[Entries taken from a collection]
⟨

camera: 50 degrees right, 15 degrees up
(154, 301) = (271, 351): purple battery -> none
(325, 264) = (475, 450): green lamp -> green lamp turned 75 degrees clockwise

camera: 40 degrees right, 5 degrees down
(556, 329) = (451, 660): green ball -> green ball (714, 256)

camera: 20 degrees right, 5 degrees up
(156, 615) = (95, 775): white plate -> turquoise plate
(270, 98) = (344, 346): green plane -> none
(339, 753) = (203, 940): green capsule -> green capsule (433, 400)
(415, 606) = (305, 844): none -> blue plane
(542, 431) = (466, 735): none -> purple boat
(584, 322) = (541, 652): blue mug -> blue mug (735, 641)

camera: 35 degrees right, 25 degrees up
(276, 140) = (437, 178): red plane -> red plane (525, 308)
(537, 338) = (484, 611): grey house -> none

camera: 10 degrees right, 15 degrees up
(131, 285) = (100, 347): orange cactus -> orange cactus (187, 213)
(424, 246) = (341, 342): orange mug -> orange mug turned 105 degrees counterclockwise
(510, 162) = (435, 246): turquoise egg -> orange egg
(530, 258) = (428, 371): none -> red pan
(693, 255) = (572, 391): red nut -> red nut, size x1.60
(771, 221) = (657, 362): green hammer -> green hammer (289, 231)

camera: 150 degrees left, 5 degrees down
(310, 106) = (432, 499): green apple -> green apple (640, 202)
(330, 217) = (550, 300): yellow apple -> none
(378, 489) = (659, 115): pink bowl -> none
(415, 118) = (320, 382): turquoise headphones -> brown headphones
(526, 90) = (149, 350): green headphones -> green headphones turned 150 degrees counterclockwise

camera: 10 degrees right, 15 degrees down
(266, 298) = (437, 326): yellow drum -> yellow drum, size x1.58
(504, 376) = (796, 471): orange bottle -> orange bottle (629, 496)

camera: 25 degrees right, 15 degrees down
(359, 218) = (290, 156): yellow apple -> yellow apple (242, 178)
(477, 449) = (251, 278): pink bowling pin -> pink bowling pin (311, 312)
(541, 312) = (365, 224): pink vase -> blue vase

⟩

### [Exercise instructions]
Give back every entry, unchanged in any way.

### [Expected answer]
camera: 50 degrees right, 15 degrees up
(154, 301) = (271, 351): purple battery -> none
(325, 264) = (475, 450): green lamp -> green lamp turned 75 degrees clockwise

camera: 40 degrees right, 5 degrees down
(556, 329) = (451, 660): green ball -> green ball (714, 256)

camera: 20 degrees right, 5 degrees up
(156, 615) = (95, 775): white plate -> turquoise plate
(270, 98) = (344, 346): green plane -> none
(339, 753) = (203, 940): green capsule -> green capsule (433, 400)
(415, 606) = (305, 844): none -> blue plane
(542, 431) = (466, 735): none -> purple boat
(584, 322) = (541, 652): blue mug -> blue mug (735, 641)

camera: 35 degrees right, 25 degrees up
(276, 140) = (437, 178): red plane -> red plane (525, 308)
(537, 338) = (484, 611): grey house -> none

camera: 10 degrees right, 15 degrees up
(131, 285) = (100, 347): orange cactus -> orange cactus (187, 213)
(424, 246) = (341, 342): orange mug -> orange mug turned 105 degrees counterclockwise
(510, 162) = (435, 246): turquoise egg -> orange egg
(530, 258) = (428, 371): none -> red pan
(693, 255) = (572, 391): red nut -> red nut, size x1.60
(771, 221) = (657, 362): green hammer -> green hammer (289, 231)

camera: 150 degrees left, 5 degrees down
(310, 106) = (432, 499): green apple -> green apple (640, 202)
(330, 217) = (550, 300): yellow apple -> none
(378, 489) = (659, 115): pink bowl -> none
(415, 118) = (320, 382): turquoise headphones -> brown headphones
(526, 90) = (149, 350): green headphones -> green headphones turned 150 degrees counterclockwise

camera: 10 degrees right, 15 degrees down
(266, 298) = (437, 326): yellow drum -> yellow drum, size x1.58
(504, 376) = (796, 471): orange bottle -> orange bottle (629, 496)

camera: 25 degrees right, 15 degrees down
(359, 218) = (290, 156): yellow apple -> yellow apple (242, 178)
(477, 449) = (251, 278): pink bowling pin -> pink bowling pin (311, 312)
(541, 312) = (365, 224): pink vase -> blue vase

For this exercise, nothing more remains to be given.